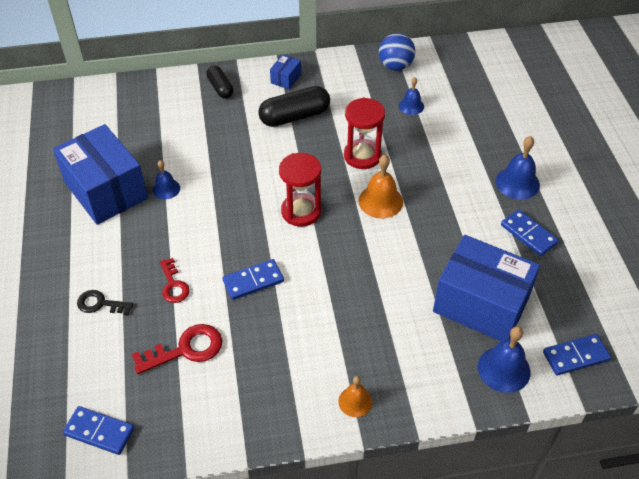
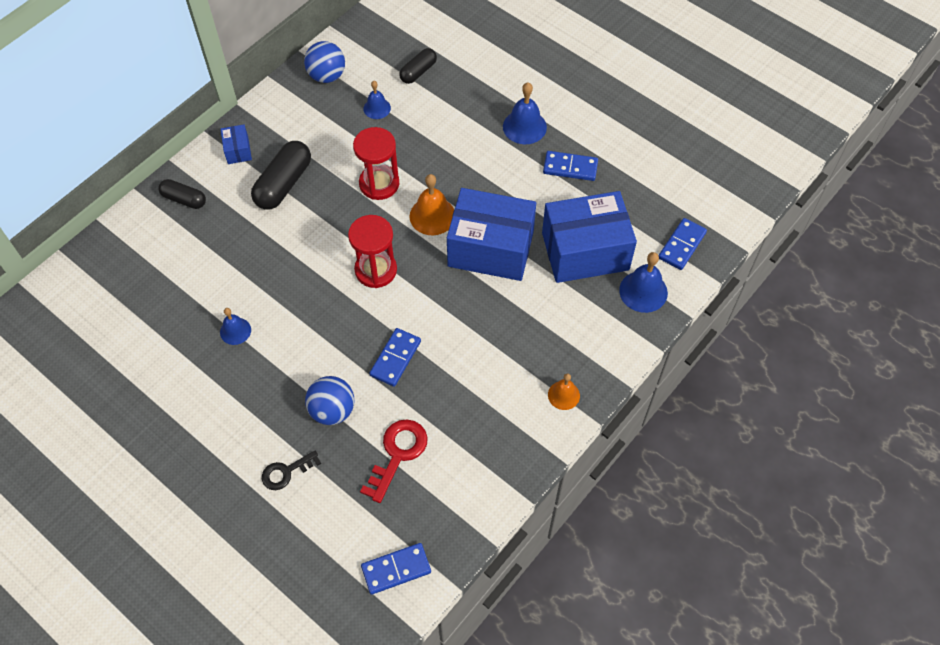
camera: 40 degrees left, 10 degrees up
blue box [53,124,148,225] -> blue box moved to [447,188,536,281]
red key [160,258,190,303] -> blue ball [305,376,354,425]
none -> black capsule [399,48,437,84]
---
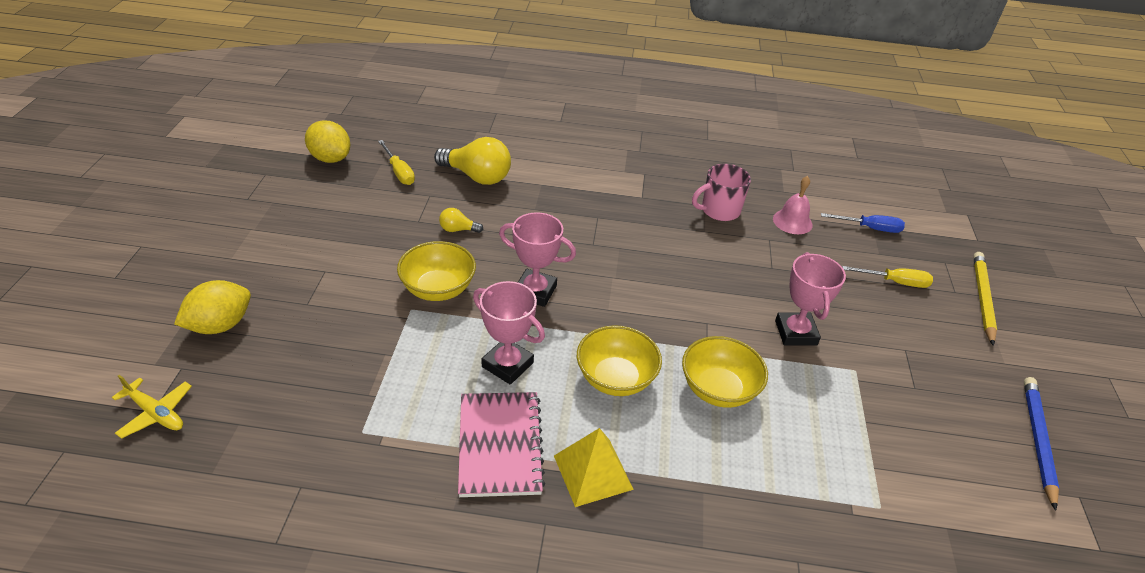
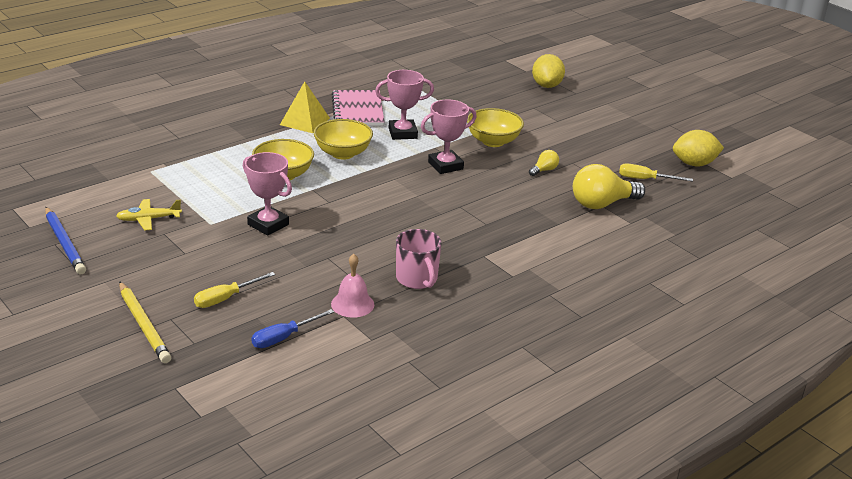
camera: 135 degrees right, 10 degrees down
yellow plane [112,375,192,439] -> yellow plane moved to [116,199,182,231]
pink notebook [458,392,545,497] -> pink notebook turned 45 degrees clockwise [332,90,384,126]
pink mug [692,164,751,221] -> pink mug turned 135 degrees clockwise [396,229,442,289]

_EXERCISE REQUIREMENTS_.
In the listing above, the lines from the one containing "pink notebook [458,392,545,497]" through the one containing "pink mug [692,164,751,221]" must be set down exactly, with no other lines.

_ANSWER SECTION_.
pink notebook [458,392,545,497] -> pink notebook turned 45 degrees clockwise [332,90,384,126]
pink mug [692,164,751,221] -> pink mug turned 135 degrees clockwise [396,229,442,289]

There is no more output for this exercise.